Work instruction: Word-for-word reproduction, images excluded: copy every entry below.

Provided records:
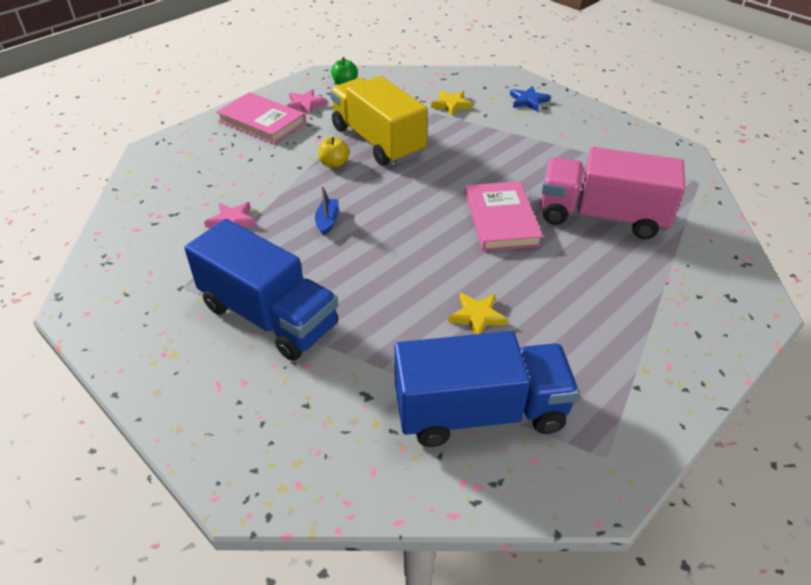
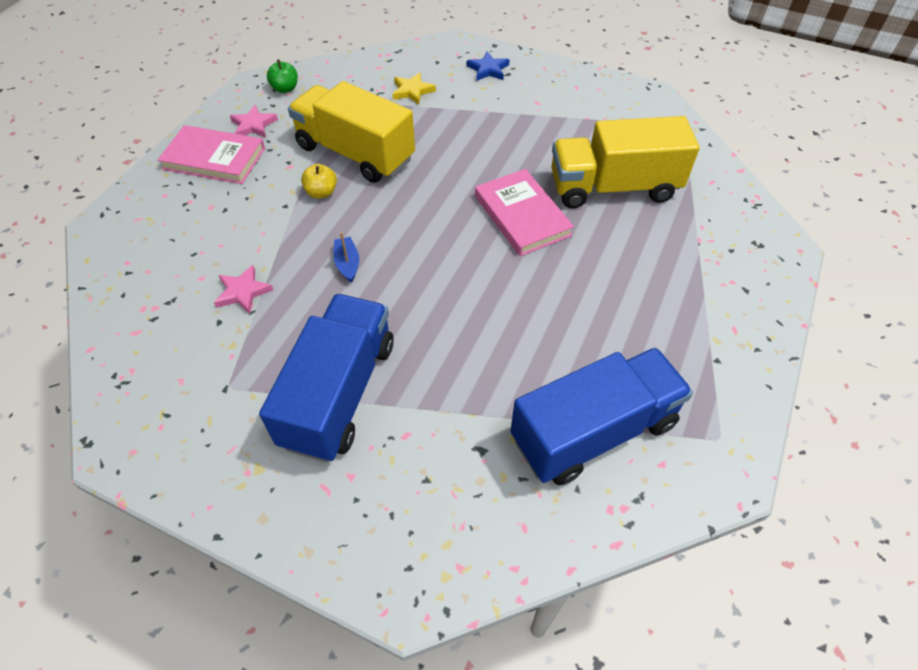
camera: 20 degrees left, 10 degrees up
(269, 316) = (339, 393): blue truck -> blue truck turned 90 degrees counterclockwise
(477, 316) = (546, 330): yellow star -> none
(601, 216) = (613, 187): pink truck -> yellow truck

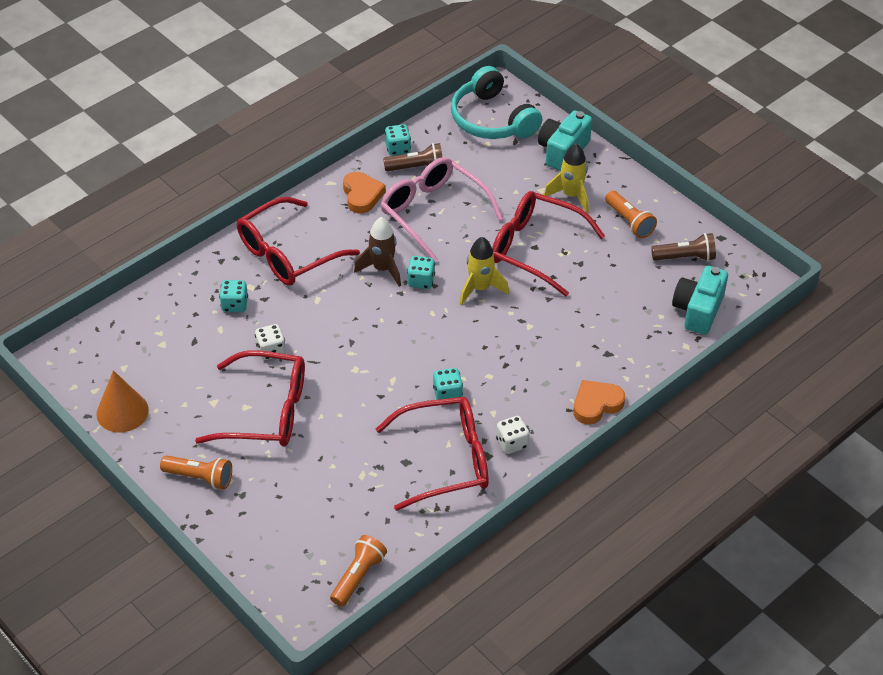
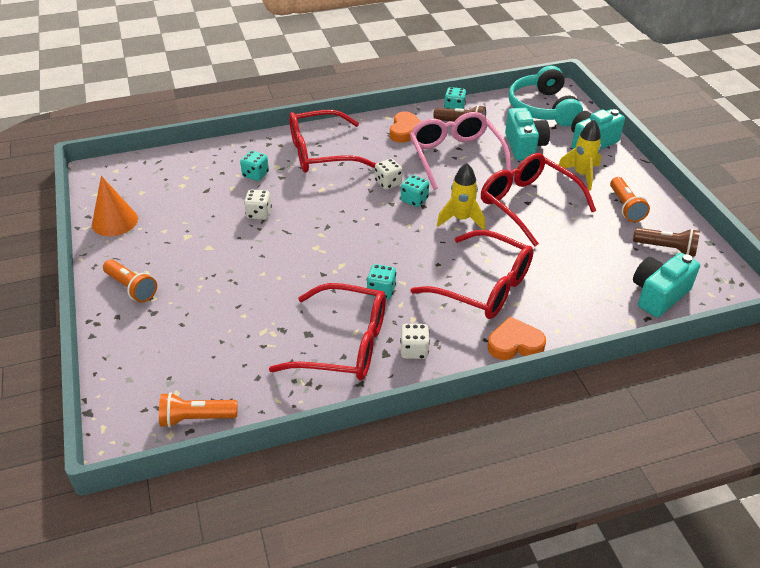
camera: 25 degrees right, 5 degrees down
(266, 411) = (222, 256): red glasses -> red glasses (483, 286)
(358, 577) = (196, 418): orange flashlight -> orange flashlight turned 150 degrees counterclockwise
(382, 269) = (388, 183): brown rocket -> white dice
(497, 177) = (524, 146): none -> turquoise camera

Answer for the task:
camera: 20 degrees left, 10 degrees up
(269, 316) = (339, 393): blue truck -> blue truck turned 90 degrees counterclockwise
(477, 316) = (546, 330): yellow star -> none
(601, 216) = (613, 187): pink truck -> yellow truck

camera: 25 degrees right, 5 degrees down
(266, 411) = (222, 256): red glasses -> red glasses (483, 286)
(358, 577) = (196, 418): orange flashlight -> orange flashlight turned 150 degrees counterclockwise
(382, 269) = (388, 183): brown rocket -> white dice
(497, 177) = (524, 146): none -> turquoise camera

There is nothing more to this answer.